**Problem requirements**.
Should the entries contain pictures, leave them out and return exactly the lines from the first through the line holding "(537, 229) = (627, 307): turquoise".

Coordinate-based change listings:
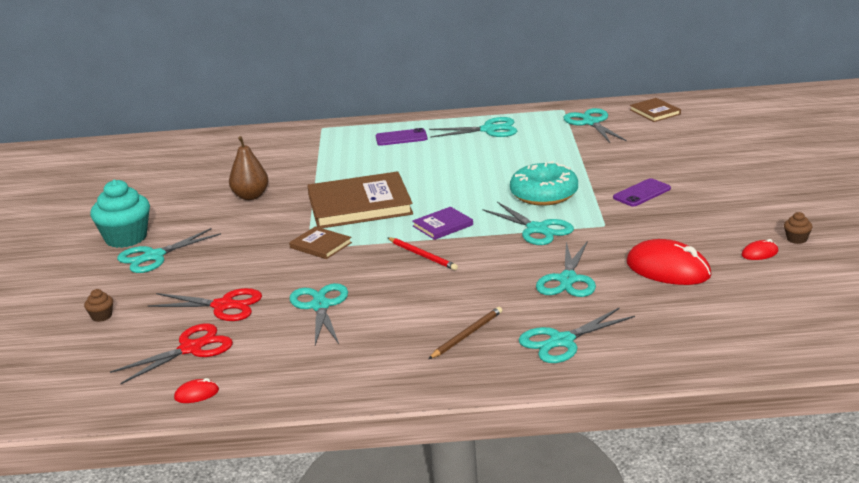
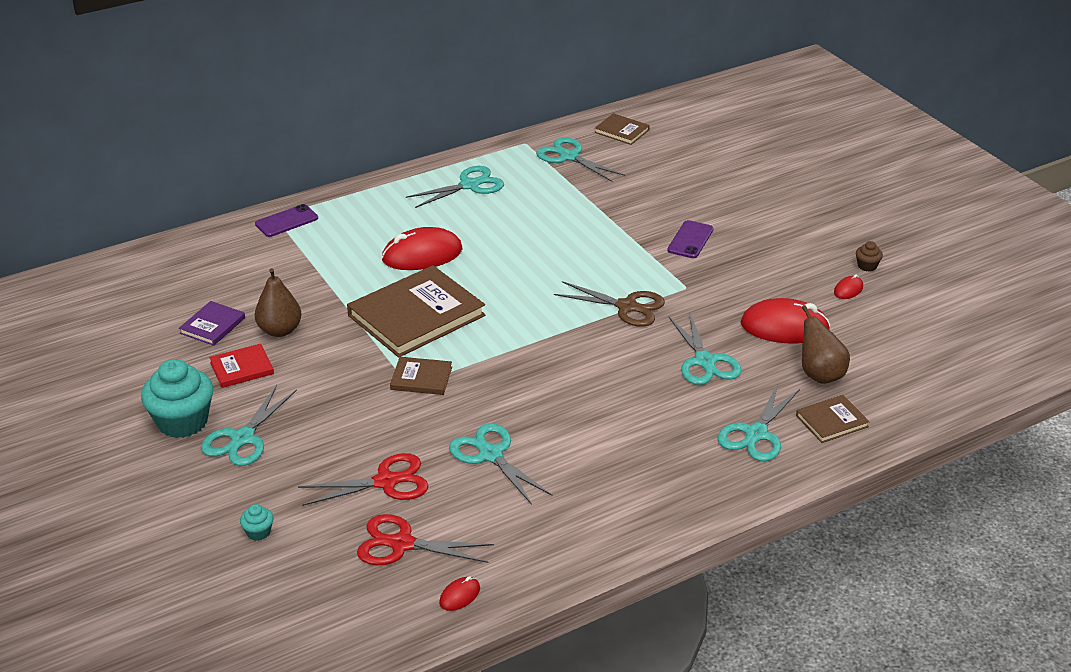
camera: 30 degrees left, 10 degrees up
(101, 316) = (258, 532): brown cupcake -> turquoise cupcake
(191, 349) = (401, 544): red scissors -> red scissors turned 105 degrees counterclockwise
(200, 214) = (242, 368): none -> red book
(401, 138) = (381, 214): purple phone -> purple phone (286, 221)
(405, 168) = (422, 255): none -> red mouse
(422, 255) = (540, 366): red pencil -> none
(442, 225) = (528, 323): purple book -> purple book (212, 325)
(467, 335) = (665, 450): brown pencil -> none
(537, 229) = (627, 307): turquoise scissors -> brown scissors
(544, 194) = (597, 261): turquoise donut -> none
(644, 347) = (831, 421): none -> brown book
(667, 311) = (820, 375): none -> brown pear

**Solution below**.
camera: 30 degrees left, 10 degrees up
(101, 316) = (258, 532): brown cupcake -> turquoise cupcake
(191, 349) = (401, 544): red scissors -> red scissors turned 105 degrees counterclockwise
(200, 214) = (242, 368): none -> red book
(401, 138) = (381, 214): purple phone -> purple phone (286, 221)
(405, 168) = (422, 255): none -> red mouse
(422, 255) = (540, 366): red pencil -> none
(442, 225) = (528, 323): purple book -> purple book (212, 325)
(467, 335) = (665, 450): brown pencil -> none
(537, 229) = (627, 307): turquoise scissors -> brown scissors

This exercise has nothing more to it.